## EXERCISE DIRECTIONS
Convert the material from the line containing "blue star: rotated" through the end of the material into a numbered list, omitting blank lines. Leave the pictures out.
─── TASK MATERIAL
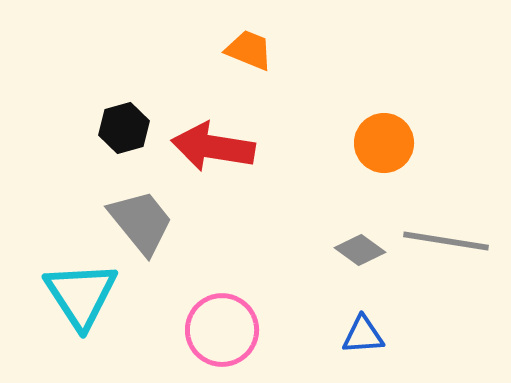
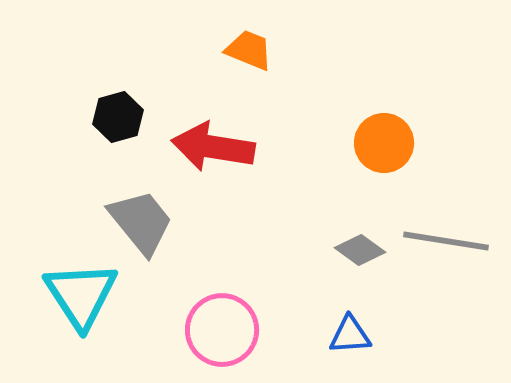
black hexagon: moved 6 px left, 11 px up
blue triangle: moved 13 px left
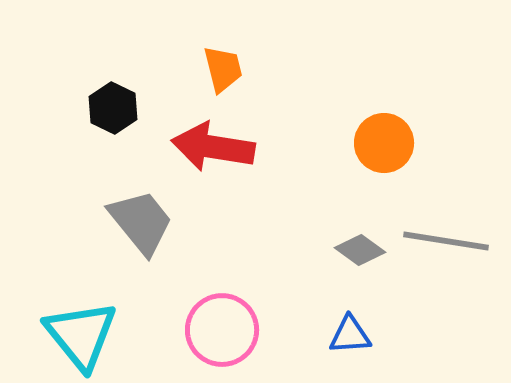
orange trapezoid: moved 26 px left, 19 px down; rotated 54 degrees clockwise
black hexagon: moved 5 px left, 9 px up; rotated 18 degrees counterclockwise
cyan triangle: moved 40 px down; rotated 6 degrees counterclockwise
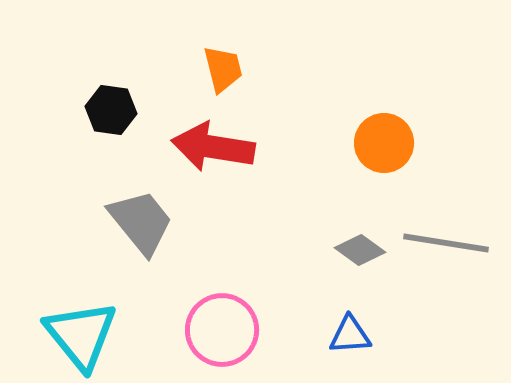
black hexagon: moved 2 px left, 2 px down; rotated 18 degrees counterclockwise
gray line: moved 2 px down
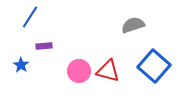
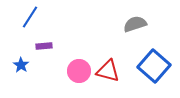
gray semicircle: moved 2 px right, 1 px up
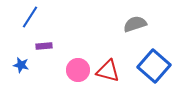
blue star: rotated 21 degrees counterclockwise
pink circle: moved 1 px left, 1 px up
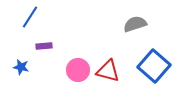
blue star: moved 2 px down
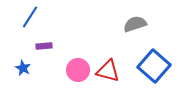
blue star: moved 2 px right, 1 px down; rotated 14 degrees clockwise
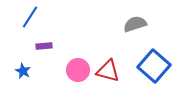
blue star: moved 3 px down
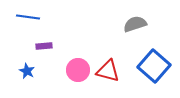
blue line: moved 2 px left; rotated 65 degrees clockwise
blue star: moved 4 px right
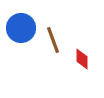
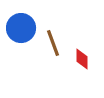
brown line: moved 3 px down
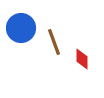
brown line: moved 1 px right, 1 px up
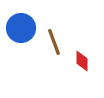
red diamond: moved 2 px down
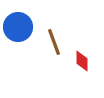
blue circle: moved 3 px left, 1 px up
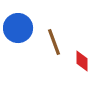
blue circle: moved 1 px down
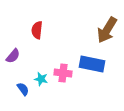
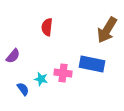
red semicircle: moved 10 px right, 3 px up
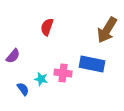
red semicircle: rotated 12 degrees clockwise
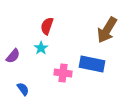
red semicircle: moved 1 px up
cyan star: moved 31 px up; rotated 24 degrees clockwise
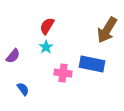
red semicircle: rotated 12 degrees clockwise
cyan star: moved 5 px right, 1 px up
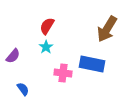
brown arrow: moved 1 px up
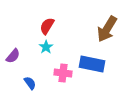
blue semicircle: moved 7 px right, 6 px up
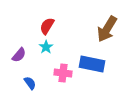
purple semicircle: moved 6 px right, 1 px up
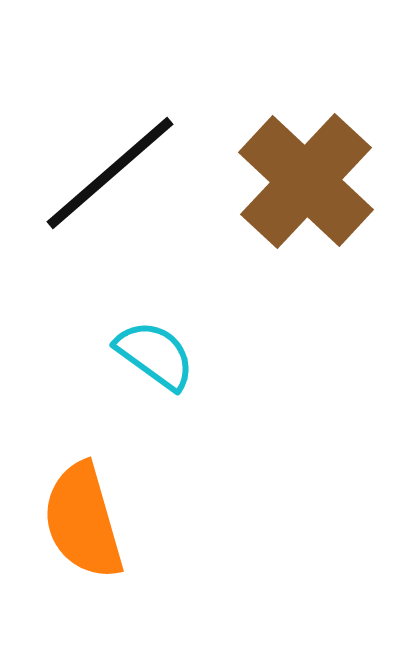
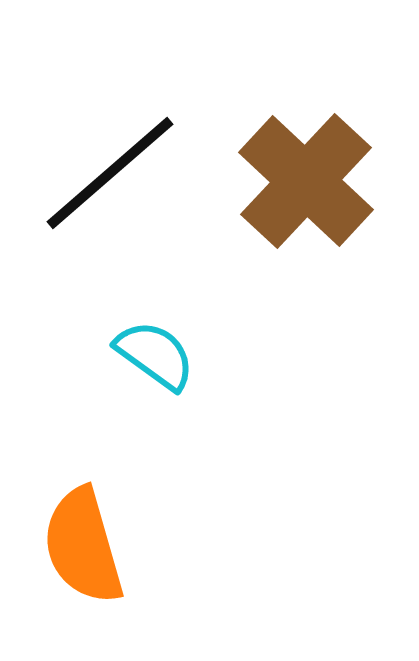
orange semicircle: moved 25 px down
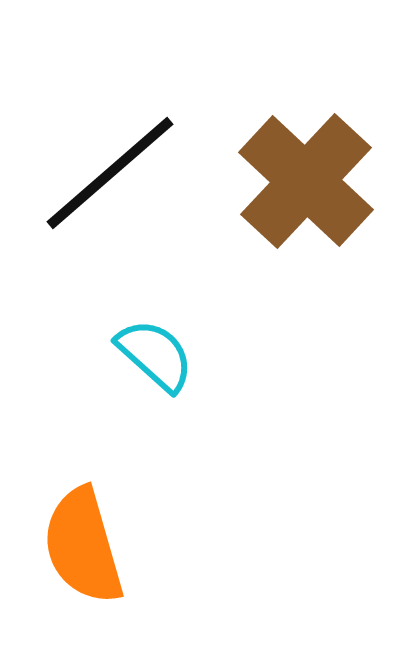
cyan semicircle: rotated 6 degrees clockwise
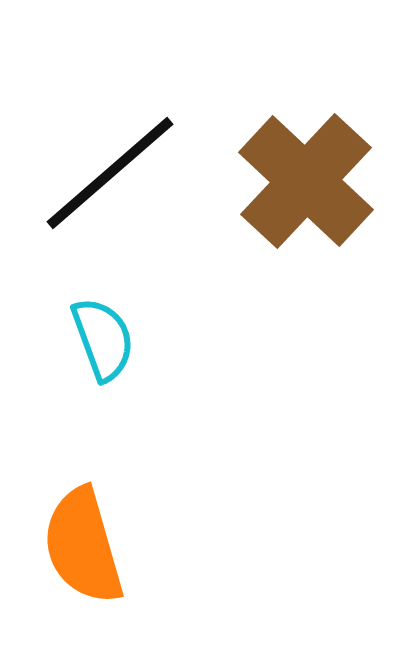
──────
## ANSWER FOR THIS EXERCISE
1. blue star: rotated 21 degrees counterclockwise
2. pink circle: moved 1 px left, 1 px up
3. blue star: moved 2 px down
4. blue star: moved 2 px right, 1 px down; rotated 14 degrees clockwise
5. blue star: moved 3 px down
6. blue line: moved 2 px left; rotated 65 degrees clockwise
7. blue star: moved 4 px right
8. brown line: moved 3 px down
9. brown line: moved 1 px right, 1 px up
10. red diamond: moved 2 px down
11. blue circle: moved 3 px left, 1 px up
12. blue circle: moved 1 px down
13. red semicircle: moved 10 px right, 3 px up
14. red semicircle: rotated 12 degrees clockwise
15. red semicircle: moved 1 px up
16. cyan star: moved 31 px up; rotated 24 degrees clockwise
17. red semicircle: rotated 12 degrees clockwise
18. cyan star: moved 5 px right, 1 px up
19. brown arrow: moved 1 px up
20. blue semicircle: moved 7 px right, 6 px up
21. purple semicircle: moved 6 px right, 1 px up
22. orange semicircle: moved 25 px down
23. cyan semicircle: rotated 6 degrees clockwise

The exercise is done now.